Your objective ▸ Locate every line in the records below that holds the word "card" and return each one.

Entries shown ▸
========
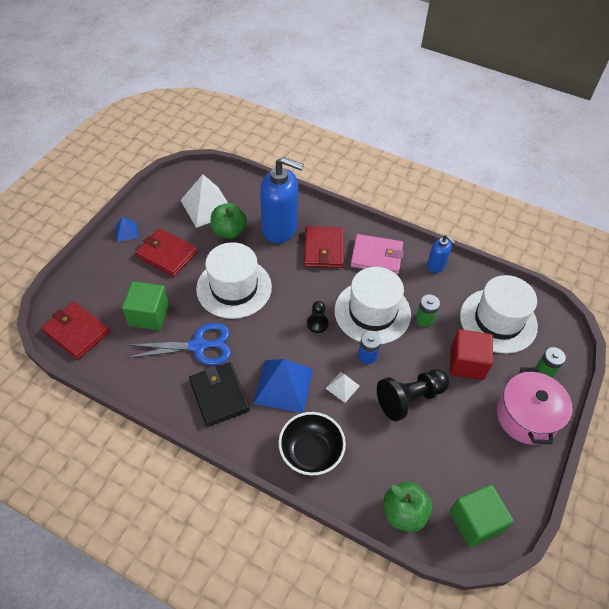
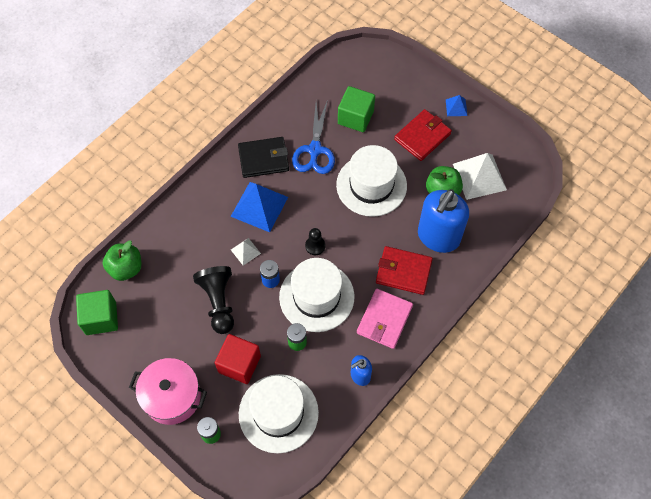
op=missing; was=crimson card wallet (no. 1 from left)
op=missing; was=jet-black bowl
========
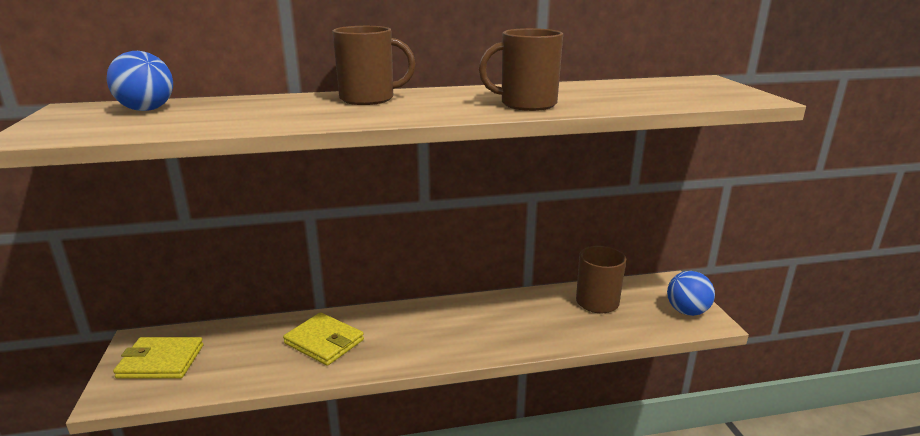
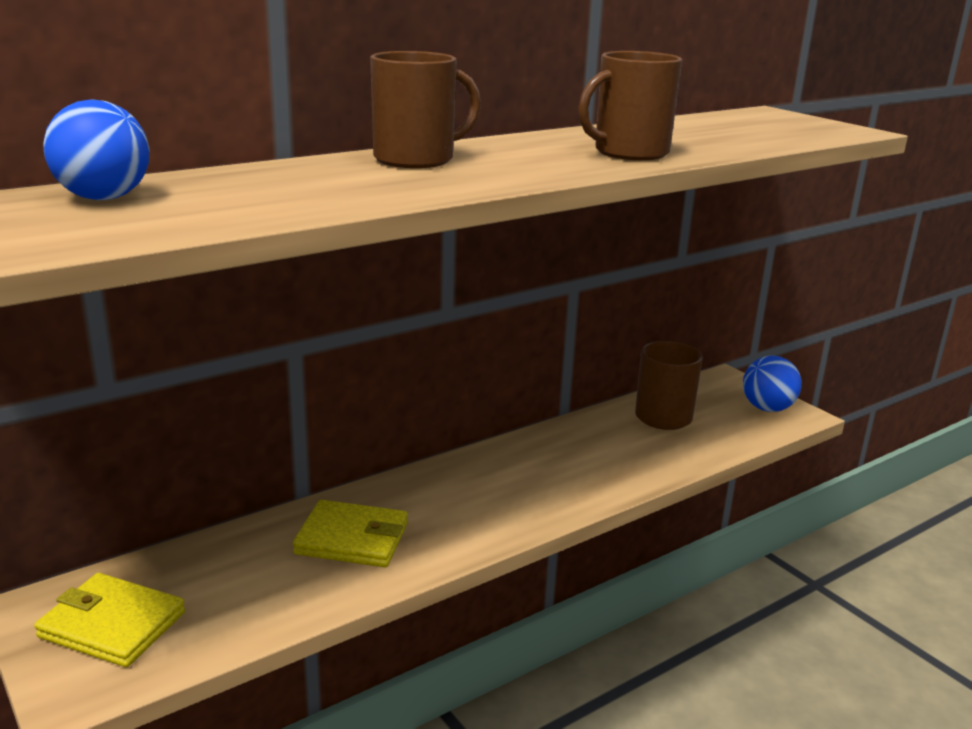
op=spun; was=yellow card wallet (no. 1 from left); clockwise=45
========
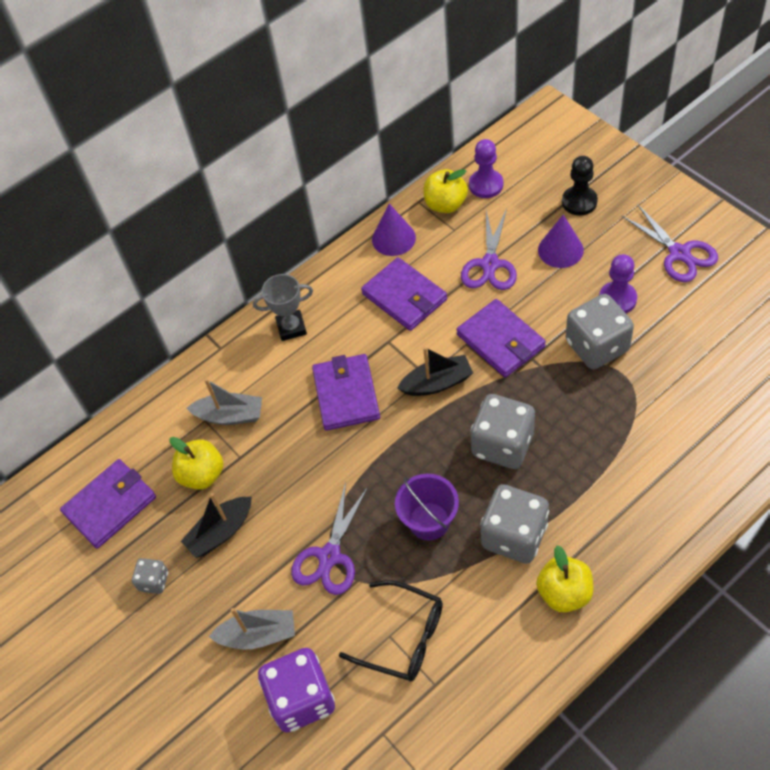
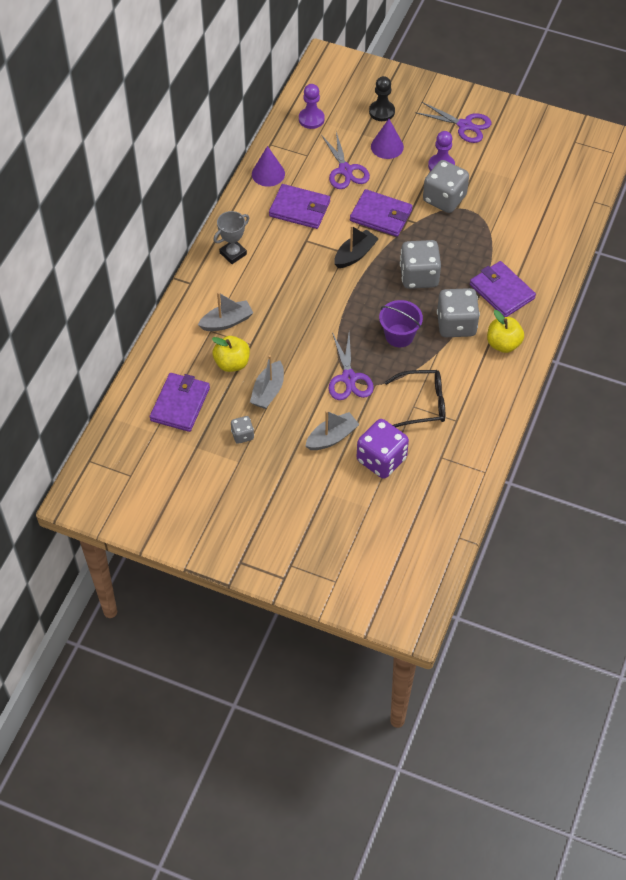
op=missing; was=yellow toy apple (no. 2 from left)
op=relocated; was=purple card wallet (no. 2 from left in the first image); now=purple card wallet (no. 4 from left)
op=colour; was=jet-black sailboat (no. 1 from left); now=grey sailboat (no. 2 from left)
========
The completed task ▸
op=missing; was=crimson card wallet (no. 1 from left)
op=spun; was=yellow card wallet (no. 1 from left); clockwise=45
op=relocated; was=purple card wallet (no. 2 from left in the first image); now=purple card wallet (no. 4 from left)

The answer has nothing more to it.